→ **DATASET SECTION**
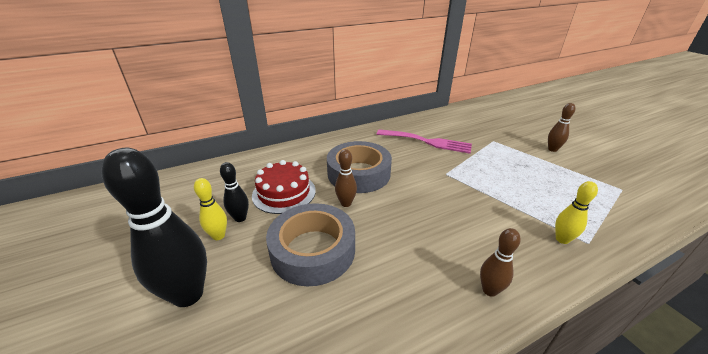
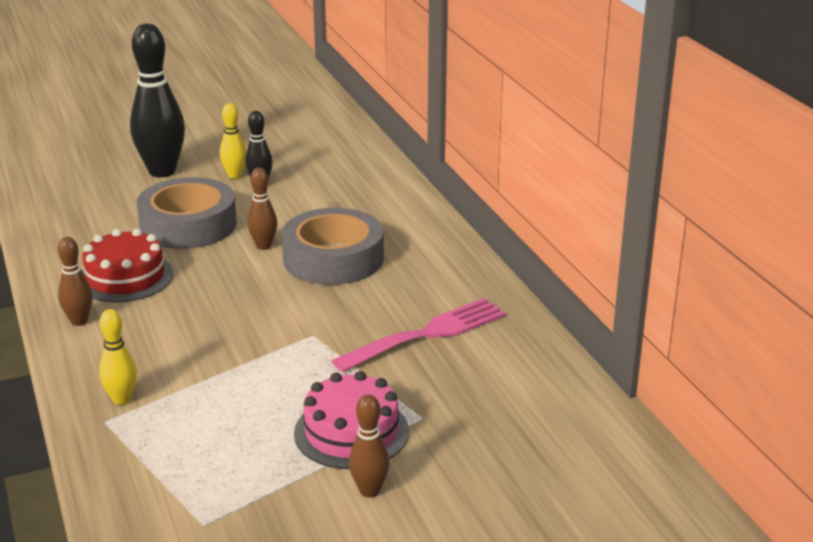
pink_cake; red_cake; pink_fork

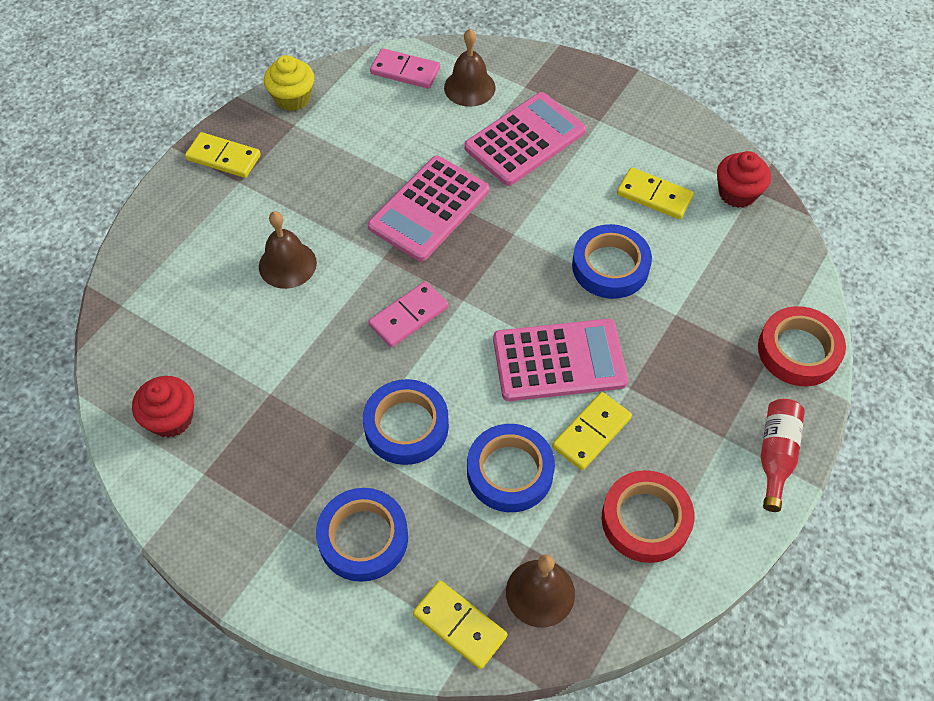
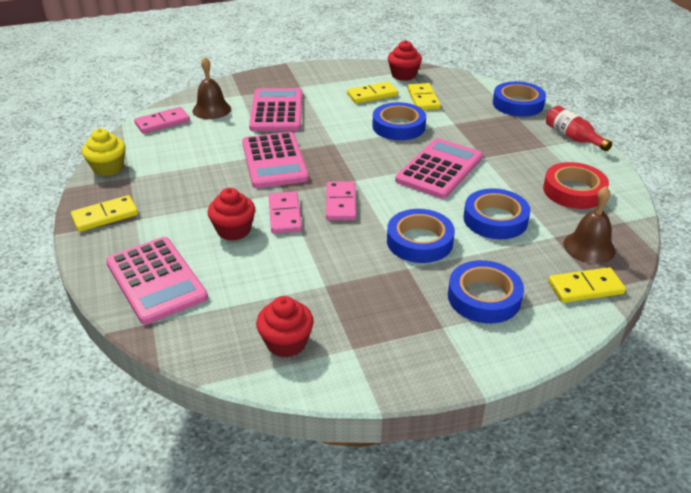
pink_calculator (no. 1 from left); pink_domino (no. 2 from left); yellow_domino (no. 3 from left); red_cupcake (no. 1 from left); blue_tape (no. 5 from left)

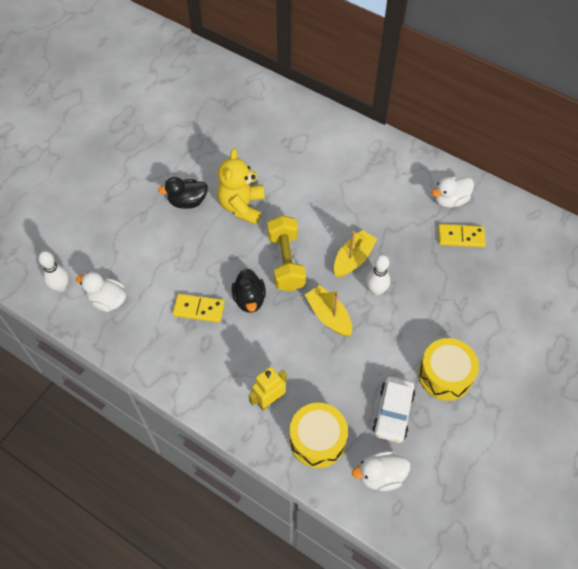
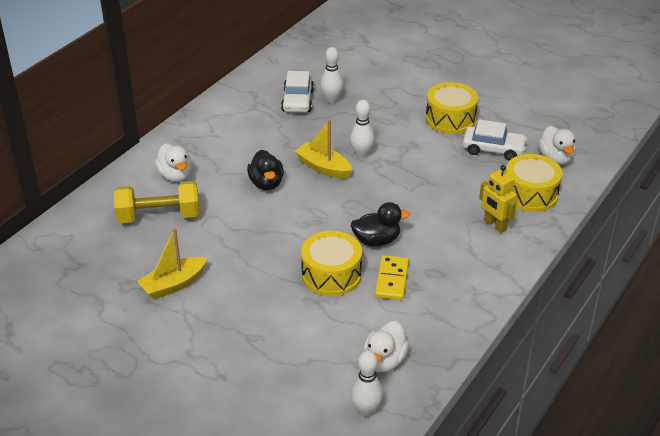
yellow_teddy_bear; yellow_drum (no. 1 from left); white_bowling_pin (no. 1 from left); black_duck (no. 1 from left); yellow_dumbbell; yellow_boat (no. 1 from left); white_duck (no. 1 from left); white_car (no. 1 from left)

→ **DIRECTIONS FOR THIS TASK**
Could you copy the lines above exactly and skip the images?

→ **SOLUTION TO THIS EXERCISE**
pink_cake; red_cake; pink_fork

pink_calculator (no. 1 from left); pink_domino (no. 2 from left); yellow_domino (no. 3 from left); red_cupcake (no. 1 from left); blue_tape (no. 5 from left)

yellow_teddy_bear; yellow_drum (no. 1 from left); white_bowling_pin (no. 1 from left); black_duck (no. 1 from left); yellow_dumbbell; yellow_boat (no. 1 from left); white_duck (no. 1 from left); white_car (no. 1 from left)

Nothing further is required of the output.